Data excerpts Start Marker

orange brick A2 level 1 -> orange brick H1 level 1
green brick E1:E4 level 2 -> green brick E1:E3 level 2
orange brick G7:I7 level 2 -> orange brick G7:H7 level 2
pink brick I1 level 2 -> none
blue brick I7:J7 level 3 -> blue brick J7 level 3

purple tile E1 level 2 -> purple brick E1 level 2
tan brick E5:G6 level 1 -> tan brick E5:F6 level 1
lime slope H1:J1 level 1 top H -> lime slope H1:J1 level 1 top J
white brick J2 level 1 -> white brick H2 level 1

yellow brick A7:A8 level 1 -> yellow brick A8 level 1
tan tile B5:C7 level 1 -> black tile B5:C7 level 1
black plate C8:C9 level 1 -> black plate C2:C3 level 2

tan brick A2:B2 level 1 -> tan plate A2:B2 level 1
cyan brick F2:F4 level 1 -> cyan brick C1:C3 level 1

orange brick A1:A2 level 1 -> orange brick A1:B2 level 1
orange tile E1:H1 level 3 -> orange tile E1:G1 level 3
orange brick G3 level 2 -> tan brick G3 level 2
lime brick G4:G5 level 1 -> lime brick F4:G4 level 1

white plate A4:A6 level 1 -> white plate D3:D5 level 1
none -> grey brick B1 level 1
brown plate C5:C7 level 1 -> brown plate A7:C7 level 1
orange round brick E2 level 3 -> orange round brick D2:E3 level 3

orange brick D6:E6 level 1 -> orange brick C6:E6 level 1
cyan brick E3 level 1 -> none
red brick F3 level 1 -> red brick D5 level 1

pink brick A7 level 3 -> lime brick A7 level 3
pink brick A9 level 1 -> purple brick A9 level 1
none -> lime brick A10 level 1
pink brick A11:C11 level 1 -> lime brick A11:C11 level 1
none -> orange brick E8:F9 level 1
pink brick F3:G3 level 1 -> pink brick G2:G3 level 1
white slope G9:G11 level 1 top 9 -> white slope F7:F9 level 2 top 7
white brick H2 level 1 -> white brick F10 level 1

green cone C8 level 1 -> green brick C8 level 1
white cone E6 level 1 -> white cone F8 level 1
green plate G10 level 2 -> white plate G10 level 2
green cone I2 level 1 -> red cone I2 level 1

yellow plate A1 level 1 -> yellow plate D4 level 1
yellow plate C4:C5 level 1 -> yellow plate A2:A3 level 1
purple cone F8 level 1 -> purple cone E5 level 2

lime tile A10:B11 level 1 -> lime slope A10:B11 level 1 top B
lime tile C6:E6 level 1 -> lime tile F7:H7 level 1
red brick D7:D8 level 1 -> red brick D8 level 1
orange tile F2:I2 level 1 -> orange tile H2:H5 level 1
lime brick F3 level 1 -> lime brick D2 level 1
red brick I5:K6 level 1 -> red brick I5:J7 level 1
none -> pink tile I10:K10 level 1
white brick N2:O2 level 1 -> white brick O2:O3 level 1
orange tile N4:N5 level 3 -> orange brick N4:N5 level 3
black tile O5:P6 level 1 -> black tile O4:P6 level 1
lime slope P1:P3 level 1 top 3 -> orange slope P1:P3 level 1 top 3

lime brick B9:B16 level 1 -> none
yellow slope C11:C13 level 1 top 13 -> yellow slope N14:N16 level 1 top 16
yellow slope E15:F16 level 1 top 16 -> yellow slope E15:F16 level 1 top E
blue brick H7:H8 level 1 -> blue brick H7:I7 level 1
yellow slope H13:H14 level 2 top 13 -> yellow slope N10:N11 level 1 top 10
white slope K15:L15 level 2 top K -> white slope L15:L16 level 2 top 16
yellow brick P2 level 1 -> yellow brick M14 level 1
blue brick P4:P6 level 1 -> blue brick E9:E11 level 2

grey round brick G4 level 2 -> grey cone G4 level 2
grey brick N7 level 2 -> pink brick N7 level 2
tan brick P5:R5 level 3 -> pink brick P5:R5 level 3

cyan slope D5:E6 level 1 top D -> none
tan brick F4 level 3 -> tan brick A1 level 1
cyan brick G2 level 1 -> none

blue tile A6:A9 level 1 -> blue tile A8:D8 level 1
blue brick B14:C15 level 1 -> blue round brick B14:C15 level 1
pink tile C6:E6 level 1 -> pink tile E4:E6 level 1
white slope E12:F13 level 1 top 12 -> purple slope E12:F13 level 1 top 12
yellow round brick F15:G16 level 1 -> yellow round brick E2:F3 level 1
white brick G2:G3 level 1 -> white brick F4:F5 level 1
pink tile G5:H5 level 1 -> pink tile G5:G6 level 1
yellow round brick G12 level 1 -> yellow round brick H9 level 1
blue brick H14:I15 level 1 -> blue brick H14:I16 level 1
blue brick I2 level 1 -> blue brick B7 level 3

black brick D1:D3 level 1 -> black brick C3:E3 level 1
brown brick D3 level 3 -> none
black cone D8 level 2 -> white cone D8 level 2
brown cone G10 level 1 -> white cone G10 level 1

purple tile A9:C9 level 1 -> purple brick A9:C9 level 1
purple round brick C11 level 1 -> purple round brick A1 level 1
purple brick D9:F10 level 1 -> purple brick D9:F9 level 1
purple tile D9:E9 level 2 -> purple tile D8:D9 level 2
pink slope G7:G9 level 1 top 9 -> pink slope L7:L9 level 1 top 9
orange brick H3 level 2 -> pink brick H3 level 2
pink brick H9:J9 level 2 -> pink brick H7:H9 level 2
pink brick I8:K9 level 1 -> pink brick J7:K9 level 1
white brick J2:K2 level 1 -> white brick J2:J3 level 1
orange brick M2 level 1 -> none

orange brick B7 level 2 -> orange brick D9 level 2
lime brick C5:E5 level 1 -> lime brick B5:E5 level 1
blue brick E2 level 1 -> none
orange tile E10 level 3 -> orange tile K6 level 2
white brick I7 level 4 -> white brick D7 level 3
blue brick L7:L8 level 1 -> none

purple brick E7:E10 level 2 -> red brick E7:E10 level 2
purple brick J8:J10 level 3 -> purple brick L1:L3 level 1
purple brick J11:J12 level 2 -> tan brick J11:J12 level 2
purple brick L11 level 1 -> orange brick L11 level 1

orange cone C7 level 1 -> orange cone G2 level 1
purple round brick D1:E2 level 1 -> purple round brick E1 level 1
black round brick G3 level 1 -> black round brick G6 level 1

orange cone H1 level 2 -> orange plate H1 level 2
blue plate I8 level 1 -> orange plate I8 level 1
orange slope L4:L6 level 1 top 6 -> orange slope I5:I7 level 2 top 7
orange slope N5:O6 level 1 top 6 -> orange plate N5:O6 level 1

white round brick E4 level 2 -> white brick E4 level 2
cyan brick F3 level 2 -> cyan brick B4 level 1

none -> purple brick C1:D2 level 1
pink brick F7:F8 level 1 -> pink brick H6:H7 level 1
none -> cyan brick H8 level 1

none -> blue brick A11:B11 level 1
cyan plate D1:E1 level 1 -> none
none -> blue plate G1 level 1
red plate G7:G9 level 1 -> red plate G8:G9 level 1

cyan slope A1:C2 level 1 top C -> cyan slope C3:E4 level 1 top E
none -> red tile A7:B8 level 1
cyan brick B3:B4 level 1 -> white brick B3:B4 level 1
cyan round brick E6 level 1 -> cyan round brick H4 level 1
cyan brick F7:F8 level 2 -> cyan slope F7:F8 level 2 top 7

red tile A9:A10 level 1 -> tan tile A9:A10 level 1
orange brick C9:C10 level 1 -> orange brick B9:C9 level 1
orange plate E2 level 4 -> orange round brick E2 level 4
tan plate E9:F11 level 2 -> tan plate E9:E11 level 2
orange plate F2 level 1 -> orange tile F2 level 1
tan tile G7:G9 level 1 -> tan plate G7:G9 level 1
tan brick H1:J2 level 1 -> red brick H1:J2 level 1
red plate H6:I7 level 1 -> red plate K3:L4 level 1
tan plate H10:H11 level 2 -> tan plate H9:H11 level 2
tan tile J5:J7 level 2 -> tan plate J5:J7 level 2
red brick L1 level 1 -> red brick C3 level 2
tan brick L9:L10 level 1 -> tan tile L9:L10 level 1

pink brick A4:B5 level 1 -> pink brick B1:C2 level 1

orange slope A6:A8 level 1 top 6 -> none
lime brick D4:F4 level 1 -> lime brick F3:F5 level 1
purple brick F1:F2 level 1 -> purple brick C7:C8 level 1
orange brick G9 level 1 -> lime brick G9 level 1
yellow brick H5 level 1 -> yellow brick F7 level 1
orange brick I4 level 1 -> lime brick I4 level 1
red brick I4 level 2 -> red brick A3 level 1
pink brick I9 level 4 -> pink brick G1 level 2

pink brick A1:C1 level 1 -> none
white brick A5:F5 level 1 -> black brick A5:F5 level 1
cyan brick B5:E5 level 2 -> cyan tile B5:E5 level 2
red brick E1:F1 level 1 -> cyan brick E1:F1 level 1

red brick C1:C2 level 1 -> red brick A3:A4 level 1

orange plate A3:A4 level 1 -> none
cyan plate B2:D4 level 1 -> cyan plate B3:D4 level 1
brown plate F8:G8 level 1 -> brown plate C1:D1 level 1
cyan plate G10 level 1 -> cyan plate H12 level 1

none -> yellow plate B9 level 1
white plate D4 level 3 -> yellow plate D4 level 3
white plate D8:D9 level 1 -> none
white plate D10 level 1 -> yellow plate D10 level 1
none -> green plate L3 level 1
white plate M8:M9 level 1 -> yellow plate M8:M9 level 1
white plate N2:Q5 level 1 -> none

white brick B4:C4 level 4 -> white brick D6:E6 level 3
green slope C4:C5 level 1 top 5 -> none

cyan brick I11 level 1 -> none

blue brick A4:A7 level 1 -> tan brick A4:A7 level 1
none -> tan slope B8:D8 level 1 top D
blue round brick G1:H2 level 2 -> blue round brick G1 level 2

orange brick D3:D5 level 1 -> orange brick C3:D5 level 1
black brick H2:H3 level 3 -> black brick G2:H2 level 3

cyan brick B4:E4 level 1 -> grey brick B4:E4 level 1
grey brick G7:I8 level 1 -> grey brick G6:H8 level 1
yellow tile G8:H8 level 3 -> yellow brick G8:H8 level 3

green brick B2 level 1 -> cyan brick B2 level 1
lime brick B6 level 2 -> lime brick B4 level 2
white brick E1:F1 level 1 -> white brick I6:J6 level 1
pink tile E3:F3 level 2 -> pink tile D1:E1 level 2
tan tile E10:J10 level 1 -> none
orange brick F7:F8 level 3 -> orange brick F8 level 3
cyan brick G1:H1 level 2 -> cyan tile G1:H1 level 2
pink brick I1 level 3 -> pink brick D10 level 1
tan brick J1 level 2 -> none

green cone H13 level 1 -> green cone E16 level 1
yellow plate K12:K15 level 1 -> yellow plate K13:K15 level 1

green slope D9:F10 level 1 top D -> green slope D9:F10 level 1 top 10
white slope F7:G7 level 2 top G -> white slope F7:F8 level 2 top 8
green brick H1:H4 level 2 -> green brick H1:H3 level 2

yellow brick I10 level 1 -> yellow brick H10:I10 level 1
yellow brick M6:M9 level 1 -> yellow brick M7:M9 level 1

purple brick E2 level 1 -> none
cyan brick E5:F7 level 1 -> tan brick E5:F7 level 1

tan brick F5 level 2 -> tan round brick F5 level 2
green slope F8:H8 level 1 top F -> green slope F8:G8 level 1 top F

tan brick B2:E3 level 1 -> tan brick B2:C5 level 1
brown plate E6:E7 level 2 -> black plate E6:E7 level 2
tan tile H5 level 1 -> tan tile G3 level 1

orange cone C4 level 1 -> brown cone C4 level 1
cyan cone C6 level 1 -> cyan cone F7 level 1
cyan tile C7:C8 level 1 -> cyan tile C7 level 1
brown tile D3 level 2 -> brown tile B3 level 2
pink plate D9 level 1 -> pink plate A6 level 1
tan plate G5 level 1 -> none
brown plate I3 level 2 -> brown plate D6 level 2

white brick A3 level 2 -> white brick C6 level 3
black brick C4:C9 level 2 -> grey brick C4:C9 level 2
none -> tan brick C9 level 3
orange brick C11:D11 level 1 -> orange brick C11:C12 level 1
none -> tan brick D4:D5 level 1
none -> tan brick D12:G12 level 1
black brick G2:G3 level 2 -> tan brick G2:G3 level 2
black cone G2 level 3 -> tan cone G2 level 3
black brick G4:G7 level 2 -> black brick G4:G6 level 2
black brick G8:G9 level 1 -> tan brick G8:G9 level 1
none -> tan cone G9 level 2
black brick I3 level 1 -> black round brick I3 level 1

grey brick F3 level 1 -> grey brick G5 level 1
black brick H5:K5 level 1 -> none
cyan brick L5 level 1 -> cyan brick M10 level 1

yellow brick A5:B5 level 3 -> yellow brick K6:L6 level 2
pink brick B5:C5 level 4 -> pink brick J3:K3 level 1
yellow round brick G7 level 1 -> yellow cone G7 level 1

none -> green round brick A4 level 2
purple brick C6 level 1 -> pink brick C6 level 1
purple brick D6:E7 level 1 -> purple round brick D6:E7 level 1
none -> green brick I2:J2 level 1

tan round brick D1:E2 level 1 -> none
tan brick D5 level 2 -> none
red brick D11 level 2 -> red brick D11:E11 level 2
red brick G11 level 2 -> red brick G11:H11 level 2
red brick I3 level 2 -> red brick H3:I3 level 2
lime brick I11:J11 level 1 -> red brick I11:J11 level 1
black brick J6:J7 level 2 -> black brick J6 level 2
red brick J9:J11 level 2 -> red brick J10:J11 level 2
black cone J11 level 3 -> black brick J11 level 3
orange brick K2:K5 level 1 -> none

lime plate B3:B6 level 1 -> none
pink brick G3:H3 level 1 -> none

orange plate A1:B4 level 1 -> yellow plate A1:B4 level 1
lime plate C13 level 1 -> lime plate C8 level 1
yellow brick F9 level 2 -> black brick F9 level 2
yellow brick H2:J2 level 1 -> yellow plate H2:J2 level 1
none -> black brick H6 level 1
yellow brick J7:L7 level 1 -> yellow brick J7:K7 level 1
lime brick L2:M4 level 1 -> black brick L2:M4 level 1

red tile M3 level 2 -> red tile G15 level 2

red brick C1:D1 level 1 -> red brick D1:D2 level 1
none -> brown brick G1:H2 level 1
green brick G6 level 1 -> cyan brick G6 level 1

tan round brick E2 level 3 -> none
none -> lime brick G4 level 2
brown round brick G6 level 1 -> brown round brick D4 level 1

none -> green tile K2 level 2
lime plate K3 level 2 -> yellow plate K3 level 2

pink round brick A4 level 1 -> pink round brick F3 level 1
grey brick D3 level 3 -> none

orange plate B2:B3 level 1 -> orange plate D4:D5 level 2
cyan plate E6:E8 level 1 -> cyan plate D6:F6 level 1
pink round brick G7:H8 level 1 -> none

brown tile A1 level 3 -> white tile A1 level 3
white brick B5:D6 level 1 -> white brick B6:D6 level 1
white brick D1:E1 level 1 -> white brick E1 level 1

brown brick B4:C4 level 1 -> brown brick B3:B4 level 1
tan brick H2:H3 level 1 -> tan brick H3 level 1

Data excerpts End Marker

Problem → For this exercise, output exactly the lines above from the line with "white brick B4:C4" to the line with "green slope D9:F10 level 1 top D", counting both, and leave out the rest.

Solution to this problem →
white brick B4:C4 level 4 -> white brick D6:E6 level 3
green slope C4:C5 level 1 top 5 -> none

cyan brick I11 level 1 -> none

blue brick A4:A7 level 1 -> tan brick A4:A7 level 1
none -> tan slope B8:D8 level 1 top D
blue round brick G1:H2 level 2 -> blue round brick G1 level 2

orange brick D3:D5 level 1 -> orange brick C3:D5 level 1
black brick H2:H3 level 3 -> black brick G2:H2 level 3

cyan brick B4:E4 level 1 -> grey brick B4:E4 level 1
grey brick G7:I8 level 1 -> grey brick G6:H8 level 1
yellow tile G8:H8 level 3 -> yellow brick G8:H8 level 3

green brick B2 level 1 -> cyan brick B2 level 1
lime brick B6 level 2 -> lime brick B4 level 2
white brick E1:F1 level 1 -> white brick I6:J6 level 1
pink tile E3:F3 level 2 -> pink tile D1:E1 level 2
tan tile E10:J10 level 1 -> none
orange brick F7:F8 level 3 -> orange brick F8 level 3
cyan brick G1:H1 level 2 -> cyan tile G1:H1 level 2
pink brick I1 level 3 -> pink brick D10 level 1
tan brick J1 level 2 -> none

green cone H13 level 1 -> green cone E16 level 1
yellow plate K12:K15 level 1 -> yellow plate K13:K15 level 1

green slope D9:F10 level 1 top D -> green slope D9:F10 level 1 top 10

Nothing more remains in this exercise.